### DATA SUPPLIED:

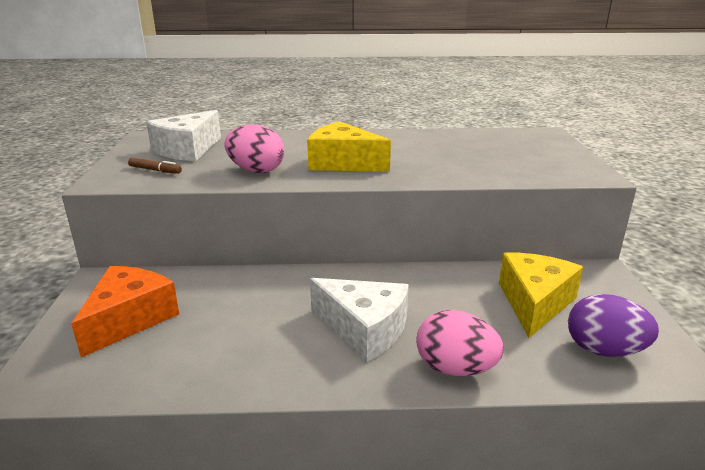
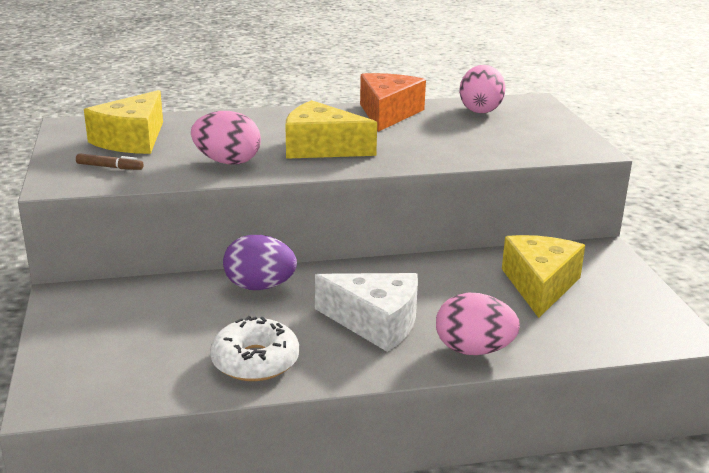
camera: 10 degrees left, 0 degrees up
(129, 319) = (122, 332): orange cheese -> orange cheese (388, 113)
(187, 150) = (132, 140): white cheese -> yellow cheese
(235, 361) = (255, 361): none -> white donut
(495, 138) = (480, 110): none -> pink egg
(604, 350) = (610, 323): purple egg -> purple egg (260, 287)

--

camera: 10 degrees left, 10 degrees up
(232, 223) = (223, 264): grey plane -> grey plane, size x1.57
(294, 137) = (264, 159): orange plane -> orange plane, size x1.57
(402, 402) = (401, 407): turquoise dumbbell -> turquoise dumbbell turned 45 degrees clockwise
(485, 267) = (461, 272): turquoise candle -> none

### YOUR ASSIGNMENT:
Search the entries for the string "left" and copy each line where it occurs.

### ANSWER BOX:
camera: 10 degrees left, 0 degrees up
camera: 10 degrees left, 10 degrees up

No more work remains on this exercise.